*** Opening of Records for the task ***
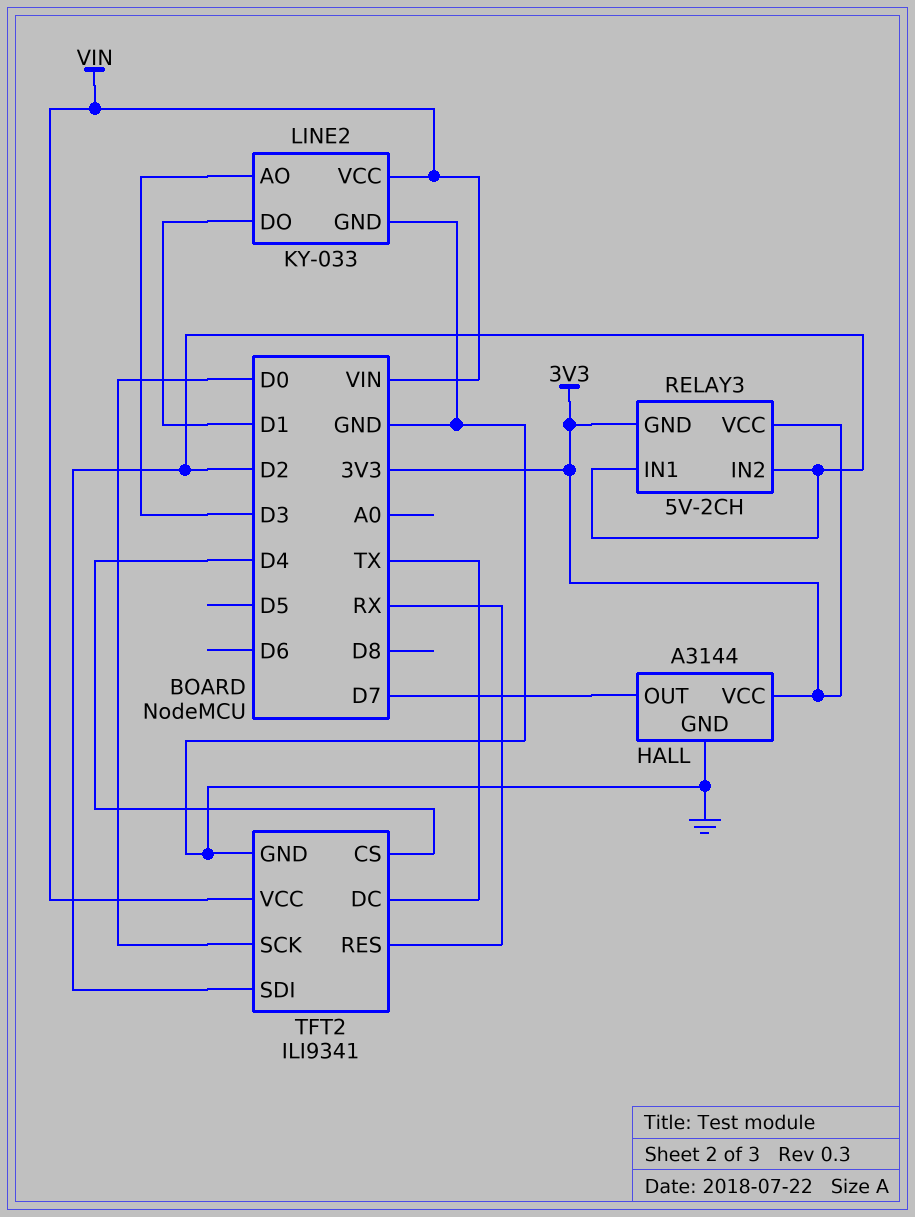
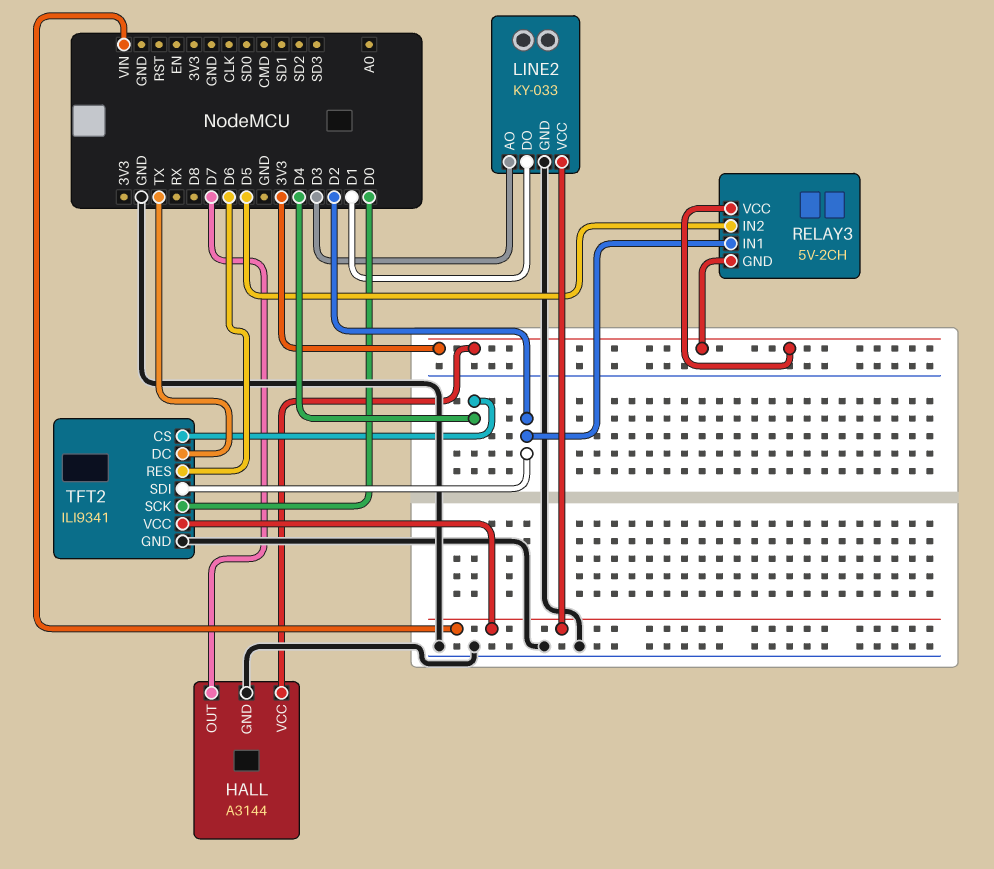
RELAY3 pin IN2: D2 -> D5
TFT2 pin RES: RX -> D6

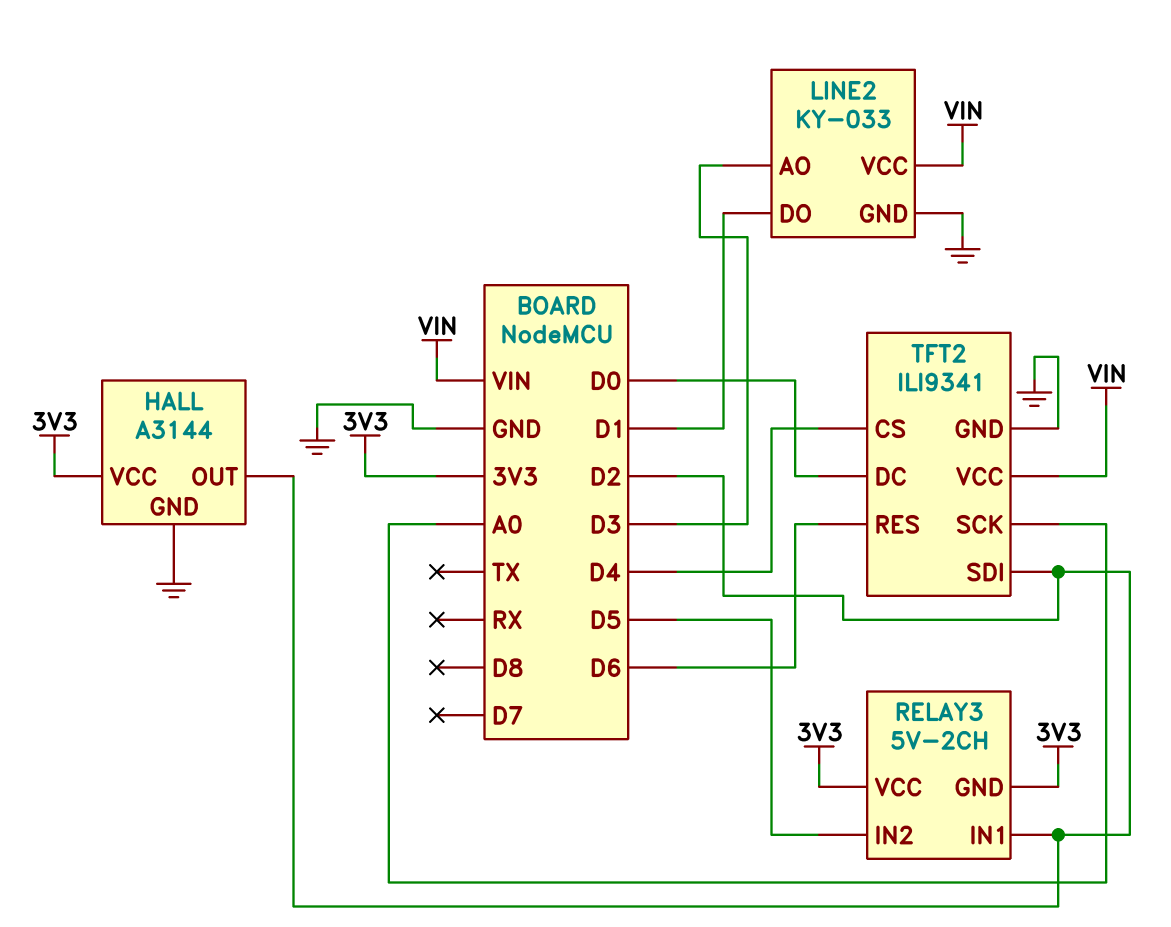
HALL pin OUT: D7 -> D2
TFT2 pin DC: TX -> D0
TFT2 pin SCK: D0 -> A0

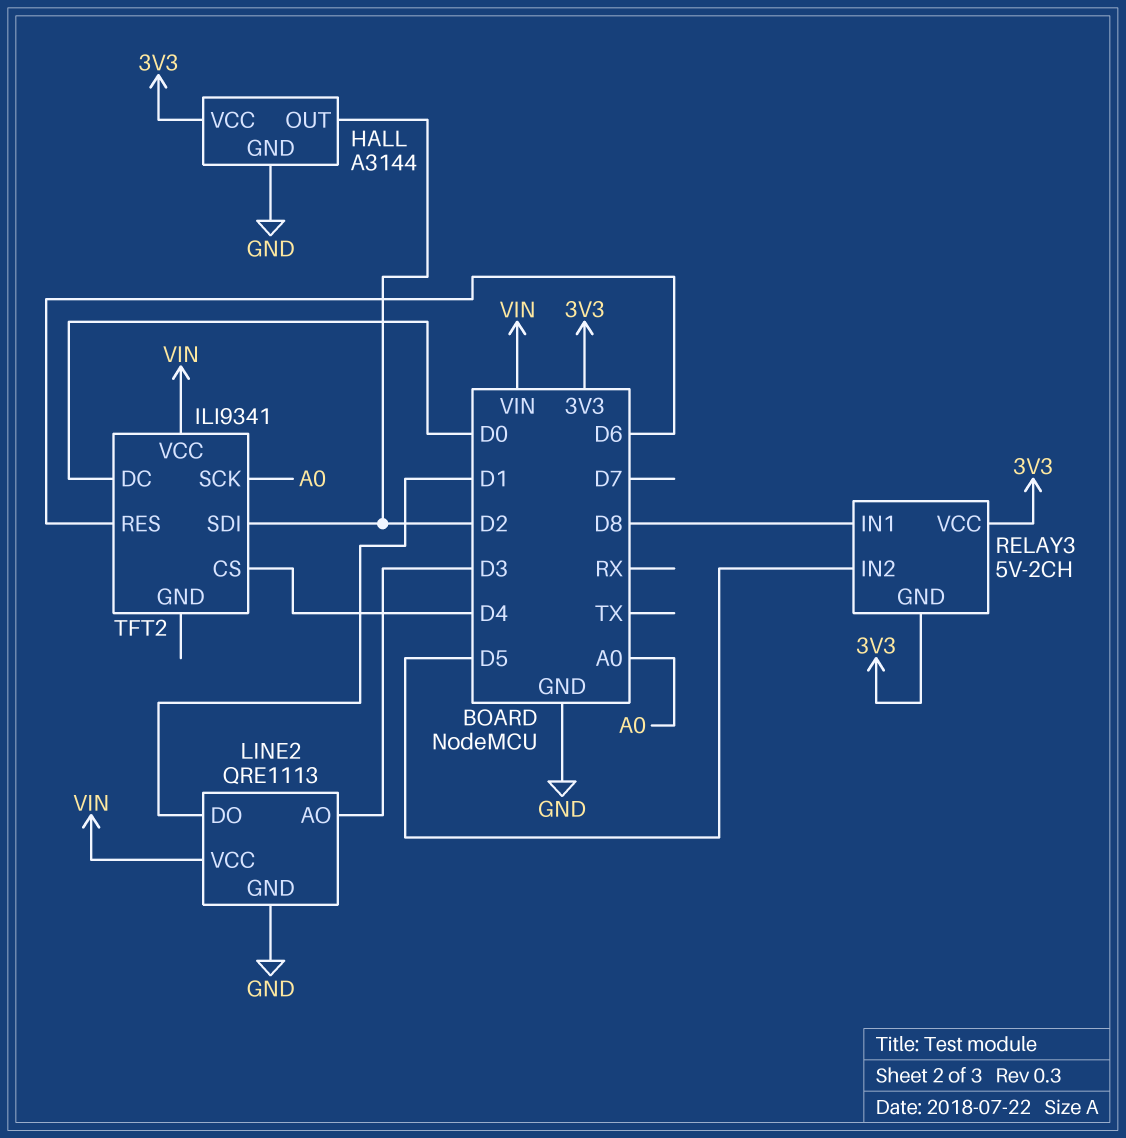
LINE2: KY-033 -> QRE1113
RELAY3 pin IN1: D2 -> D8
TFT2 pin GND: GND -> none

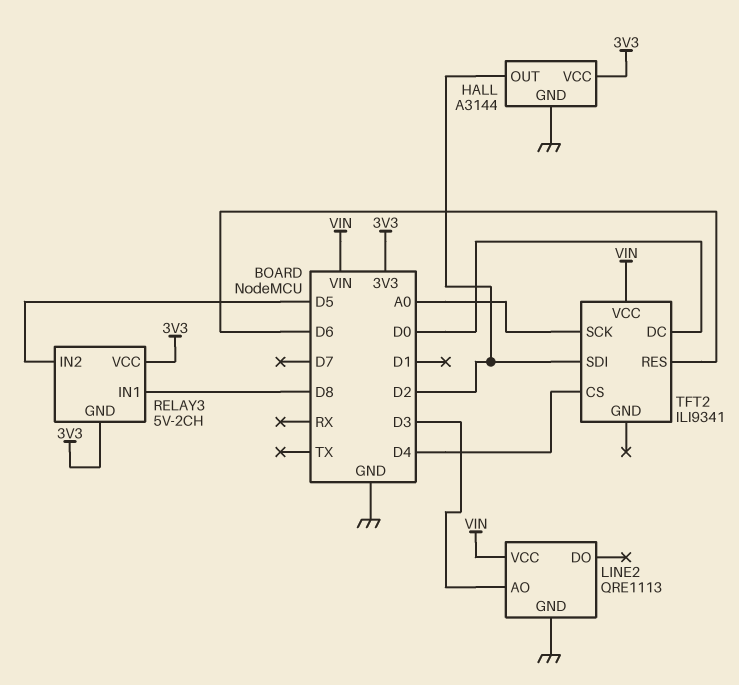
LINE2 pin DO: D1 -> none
*** Close of Records for the task ***
Task to complete
The required result is an exact copy of the lines from the line containing "HALL pin OUT: D7 -> D2" through the end of the entries, with every picture left out.

Answer section
HALL pin OUT: D7 -> D2
TFT2 pin DC: TX -> D0
TFT2 pin SCK: D0 -> A0

LINE2: KY-033 -> QRE1113
RELAY3 pin IN1: D2 -> D8
TFT2 pin GND: GND -> none

LINE2 pin DO: D1 -> none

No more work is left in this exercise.